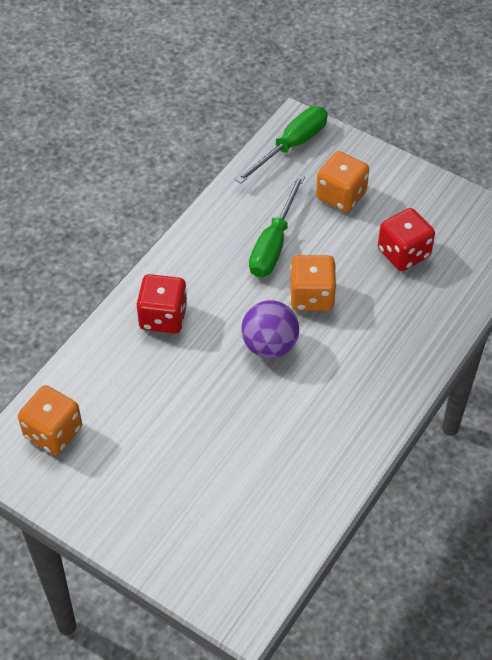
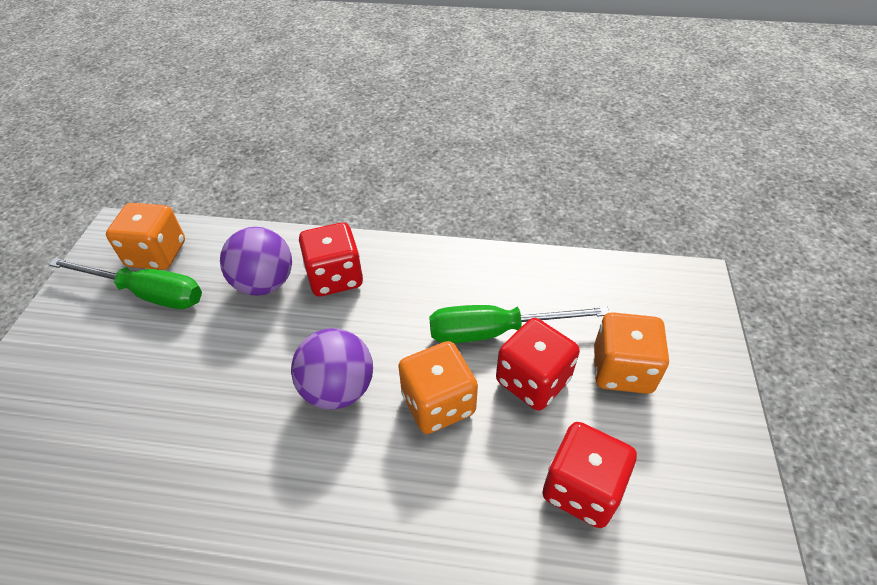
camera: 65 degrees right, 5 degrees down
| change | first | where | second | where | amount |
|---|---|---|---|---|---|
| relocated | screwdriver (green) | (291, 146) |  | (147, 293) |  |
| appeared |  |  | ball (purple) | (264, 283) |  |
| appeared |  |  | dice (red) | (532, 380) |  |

--------------------

§ WHAT TO WORK ON: All records above are to be repeated exactly, with the images left out.

§ REPLY:
camera: 65 degrees right, 5 degrees down
| change | first | where | second | where | amount |
|---|---|---|---|---|---|
| relocated | screwdriver (green) | (291, 146) |  | (147, 293) |  |
| appeared |  |  | ball (purple) | (264, 283) |  |
| appeared |  |  | dice (red) | (532, 380) |  |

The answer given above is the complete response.